◆ Exercise aim
Repeat every line from the line containing "pink trapezoid: (338, 510)" to the end of the data, exactly. Leave the pictures out.

◆ Input
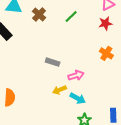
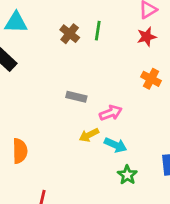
brown cross: (39, 15) -> (70, 34), moved
green line: (71, 16) -> (98, 31), turned -32

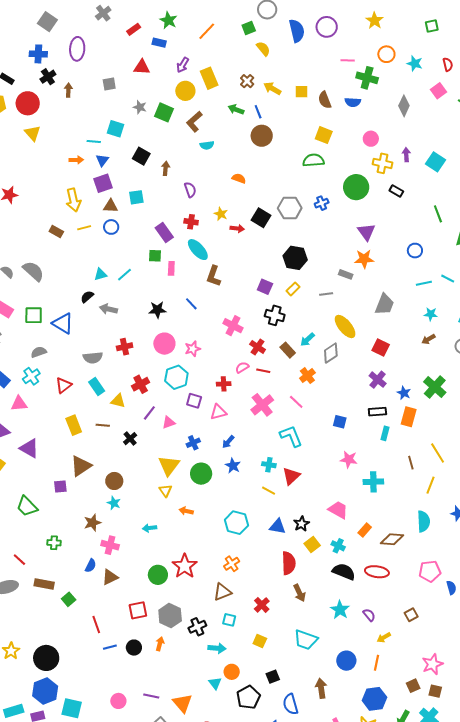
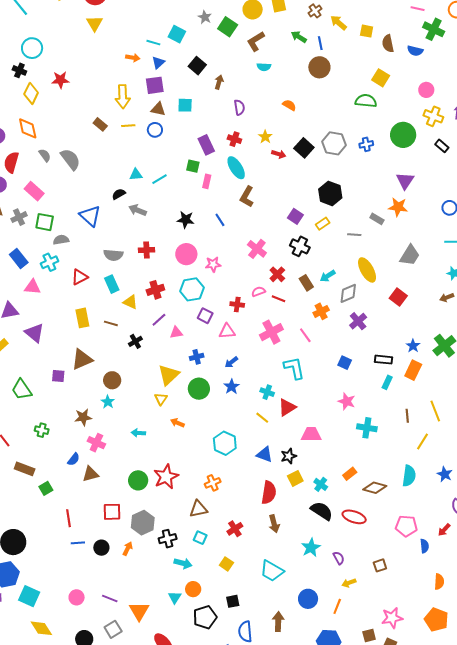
green square: (34, 315) -> (45, 222), moved
purple cross: (378, 380) -> (358, 321), moved
pink trapezoid: (338, 510) -> (311, 434), moved, turned -40

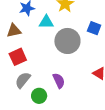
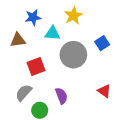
blue square: (94, 28) -> (102, 43), turned 32
red square: (18, 57) -> (36, 66), moved

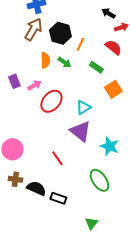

◆ Result of this exercise
pink trapezoid: (338, 510) -> (311, 434), moved, turned -40

blue square: (94, 28) -> (102, 43), turned 32
red square: (18, 57) -> (36, 66), moved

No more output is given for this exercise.